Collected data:
^^^^
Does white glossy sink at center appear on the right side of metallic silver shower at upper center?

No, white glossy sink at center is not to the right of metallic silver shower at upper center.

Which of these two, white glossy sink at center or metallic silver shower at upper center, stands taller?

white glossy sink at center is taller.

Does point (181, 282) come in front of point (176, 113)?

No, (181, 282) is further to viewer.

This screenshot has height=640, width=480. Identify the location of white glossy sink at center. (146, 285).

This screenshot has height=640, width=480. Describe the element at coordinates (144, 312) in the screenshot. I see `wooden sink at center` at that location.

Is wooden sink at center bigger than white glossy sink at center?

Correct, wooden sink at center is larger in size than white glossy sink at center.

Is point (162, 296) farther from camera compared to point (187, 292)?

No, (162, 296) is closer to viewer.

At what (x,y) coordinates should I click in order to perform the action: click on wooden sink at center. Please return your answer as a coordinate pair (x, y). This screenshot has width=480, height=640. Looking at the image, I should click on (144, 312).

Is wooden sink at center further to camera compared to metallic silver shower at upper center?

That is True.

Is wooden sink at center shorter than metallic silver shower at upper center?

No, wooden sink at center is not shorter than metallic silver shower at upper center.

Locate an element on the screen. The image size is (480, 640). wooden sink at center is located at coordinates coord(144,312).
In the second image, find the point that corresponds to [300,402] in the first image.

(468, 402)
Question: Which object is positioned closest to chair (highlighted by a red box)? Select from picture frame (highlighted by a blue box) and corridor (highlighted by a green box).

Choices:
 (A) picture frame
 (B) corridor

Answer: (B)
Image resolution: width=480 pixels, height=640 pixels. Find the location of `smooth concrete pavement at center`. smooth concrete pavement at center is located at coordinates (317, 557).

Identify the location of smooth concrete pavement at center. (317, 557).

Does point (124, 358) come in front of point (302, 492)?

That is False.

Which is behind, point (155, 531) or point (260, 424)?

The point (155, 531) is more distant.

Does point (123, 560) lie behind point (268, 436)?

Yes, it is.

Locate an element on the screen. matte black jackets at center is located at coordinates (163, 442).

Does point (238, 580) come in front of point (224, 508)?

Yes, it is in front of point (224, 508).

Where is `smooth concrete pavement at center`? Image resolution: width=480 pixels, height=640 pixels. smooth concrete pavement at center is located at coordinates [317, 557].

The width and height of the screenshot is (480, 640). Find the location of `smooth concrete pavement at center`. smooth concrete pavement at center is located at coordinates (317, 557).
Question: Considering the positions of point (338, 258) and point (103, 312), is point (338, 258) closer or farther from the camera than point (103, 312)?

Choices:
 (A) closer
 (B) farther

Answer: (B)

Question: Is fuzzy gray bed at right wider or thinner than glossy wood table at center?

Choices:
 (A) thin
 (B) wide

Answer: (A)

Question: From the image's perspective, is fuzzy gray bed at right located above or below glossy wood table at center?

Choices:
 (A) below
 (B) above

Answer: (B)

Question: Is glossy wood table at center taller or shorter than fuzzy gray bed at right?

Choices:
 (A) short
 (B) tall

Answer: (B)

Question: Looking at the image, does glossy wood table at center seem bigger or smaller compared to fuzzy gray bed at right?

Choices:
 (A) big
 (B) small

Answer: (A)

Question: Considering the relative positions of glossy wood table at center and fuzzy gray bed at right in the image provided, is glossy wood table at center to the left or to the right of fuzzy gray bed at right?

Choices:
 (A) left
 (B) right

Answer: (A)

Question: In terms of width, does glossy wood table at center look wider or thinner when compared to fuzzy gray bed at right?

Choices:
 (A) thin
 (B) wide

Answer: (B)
^^^^
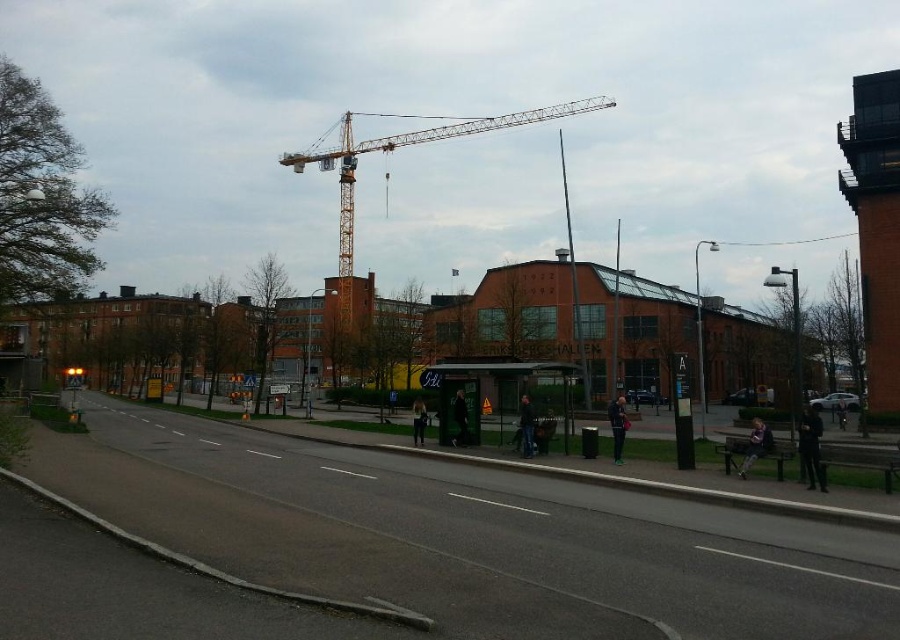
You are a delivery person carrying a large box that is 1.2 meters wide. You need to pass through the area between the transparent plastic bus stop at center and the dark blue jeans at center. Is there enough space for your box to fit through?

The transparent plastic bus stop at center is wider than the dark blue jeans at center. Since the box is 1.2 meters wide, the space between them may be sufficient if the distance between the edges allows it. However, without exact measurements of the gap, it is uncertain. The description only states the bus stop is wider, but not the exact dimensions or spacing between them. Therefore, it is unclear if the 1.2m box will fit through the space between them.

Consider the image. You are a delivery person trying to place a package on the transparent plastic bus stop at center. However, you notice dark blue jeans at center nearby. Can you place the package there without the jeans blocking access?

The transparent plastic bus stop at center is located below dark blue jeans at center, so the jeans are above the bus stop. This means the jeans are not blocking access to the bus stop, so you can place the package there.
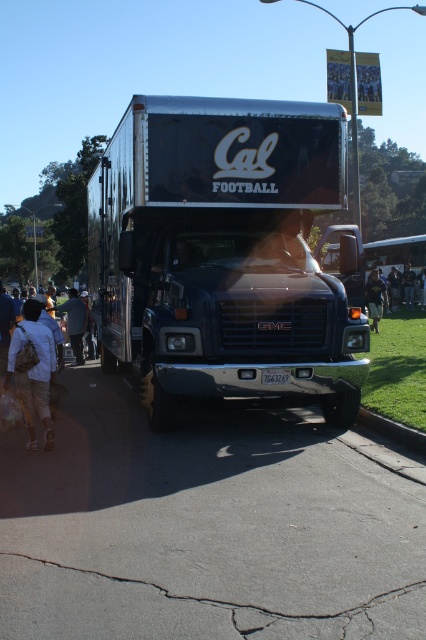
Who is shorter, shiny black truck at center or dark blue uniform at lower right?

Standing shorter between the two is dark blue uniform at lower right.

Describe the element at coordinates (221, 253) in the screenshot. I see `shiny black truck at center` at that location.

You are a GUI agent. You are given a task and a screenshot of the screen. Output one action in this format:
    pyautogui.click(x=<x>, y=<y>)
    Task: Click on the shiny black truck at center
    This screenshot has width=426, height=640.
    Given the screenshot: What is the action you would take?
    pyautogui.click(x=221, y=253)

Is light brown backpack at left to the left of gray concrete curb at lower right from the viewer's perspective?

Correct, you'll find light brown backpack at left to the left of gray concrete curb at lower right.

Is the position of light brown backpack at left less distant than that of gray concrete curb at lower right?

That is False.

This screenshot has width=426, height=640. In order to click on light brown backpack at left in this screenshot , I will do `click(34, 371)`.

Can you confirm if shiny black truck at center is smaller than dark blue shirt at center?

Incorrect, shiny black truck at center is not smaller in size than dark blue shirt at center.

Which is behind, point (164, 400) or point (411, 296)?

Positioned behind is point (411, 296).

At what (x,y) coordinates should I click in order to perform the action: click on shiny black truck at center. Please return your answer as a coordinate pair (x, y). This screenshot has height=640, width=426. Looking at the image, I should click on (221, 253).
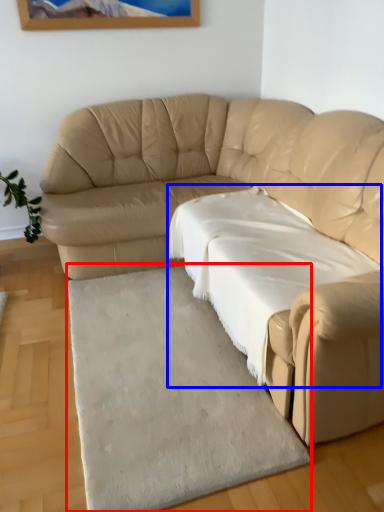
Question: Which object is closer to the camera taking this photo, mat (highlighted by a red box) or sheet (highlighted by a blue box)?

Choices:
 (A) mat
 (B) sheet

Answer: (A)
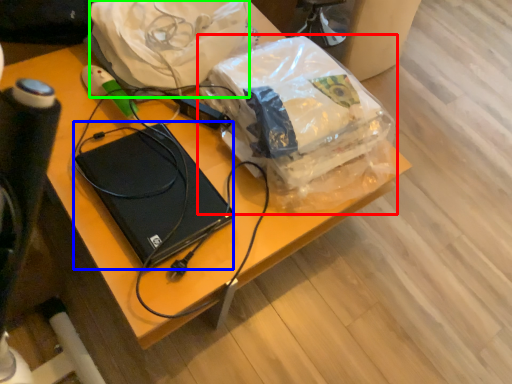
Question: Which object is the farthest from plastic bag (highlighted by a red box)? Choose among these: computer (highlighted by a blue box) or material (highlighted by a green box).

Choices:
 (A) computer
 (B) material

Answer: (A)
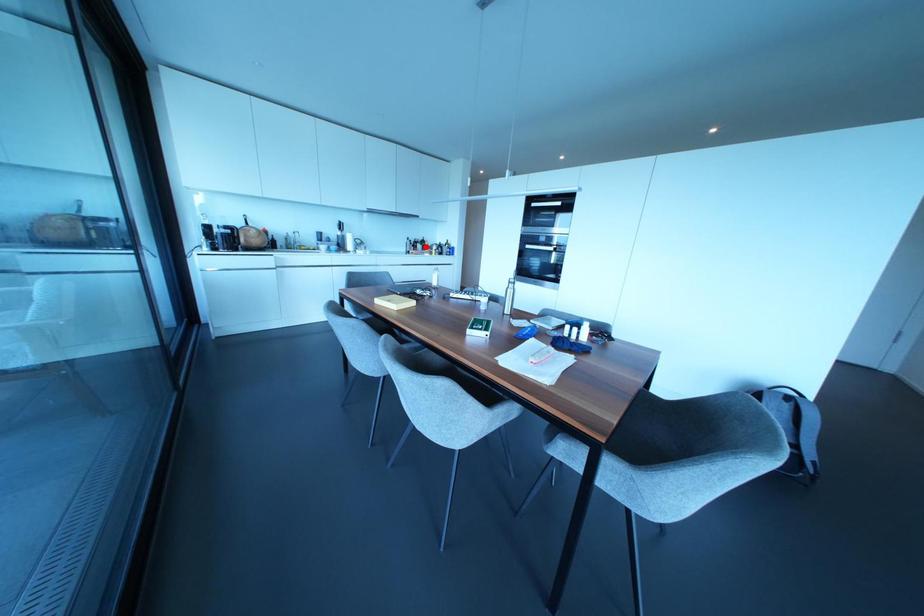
^^^^
Directions for this task
Copy the data starting at the line that contains "You are a delivery person carrying" and ending at the line that contains "Consider the image.", putting "courier" in place of "delivery person" and changing nothing else.

Written response
You are a courier carrying a large box that is 1.2 meters wide. You need to pass through the area between the transparent plastic bus stop at center and the dark blue jeans at center. Is there enough space for your box to fit through?

The transparent plastic bus stop at center is wider than the dark blue jeans at center. Since the box is 1.2 meters wide, the space between them may be sufficient if the distance between the edges allows it. However, without exact measurements of the gap, it is uncertain. The description only states the bus stop is wider, but not the exact dimensions or spacing between them. Therefore, it is unclear if the 1.2m box will fit through the space between them.

Consider the image. You are a courier trying to place a package on the transparent plastic bus stop at center. However, you notice dark blue jeans at center nearby. Can you place the package there without the jeans blocking access?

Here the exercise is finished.